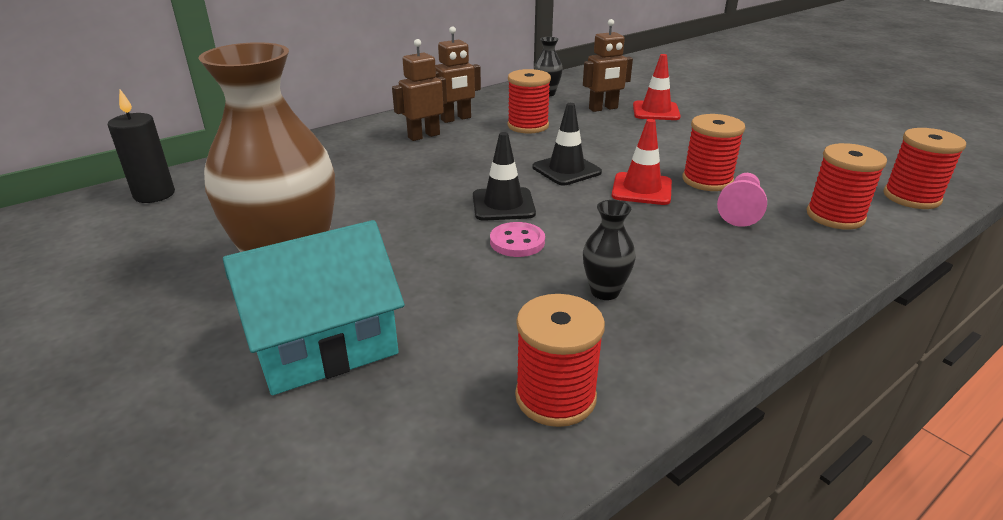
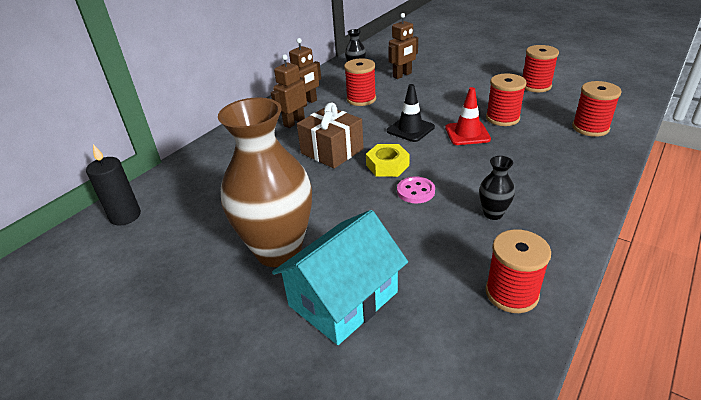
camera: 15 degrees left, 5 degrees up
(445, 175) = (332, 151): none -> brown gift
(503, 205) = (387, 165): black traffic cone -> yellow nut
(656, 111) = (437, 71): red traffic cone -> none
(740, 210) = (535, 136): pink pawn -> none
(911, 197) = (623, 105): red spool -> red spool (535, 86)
• • • • • • •
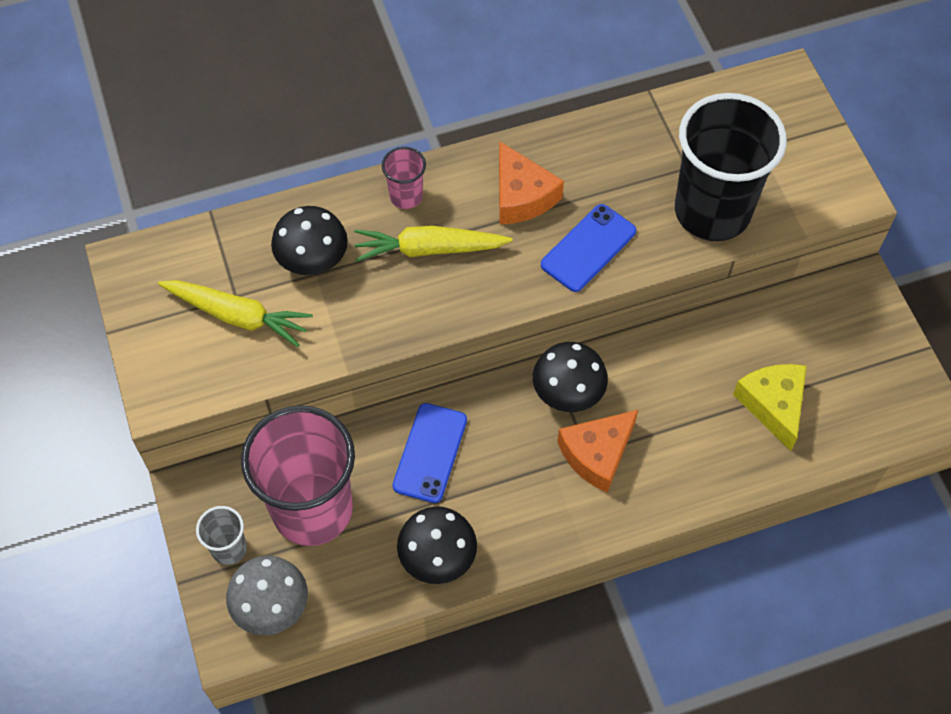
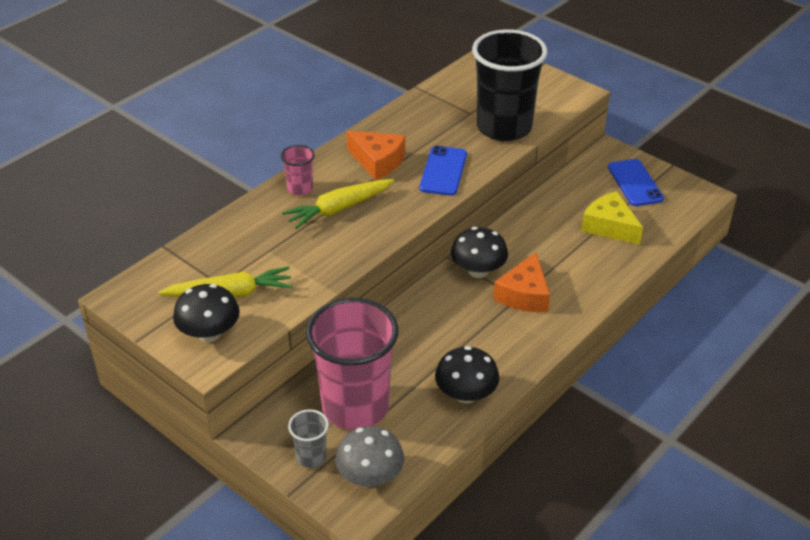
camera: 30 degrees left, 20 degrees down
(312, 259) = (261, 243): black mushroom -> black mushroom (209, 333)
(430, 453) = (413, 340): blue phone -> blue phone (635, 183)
• • • • • • •
- YOUR GOAL -
Go line by line through the data and copy any that contain "traffic".

- WRITTEN SOLUTION -
(503, 205) = (387, 165): black traffic cone -> yellow nut
(656, 111) = (437, 71): red traffic cone -> none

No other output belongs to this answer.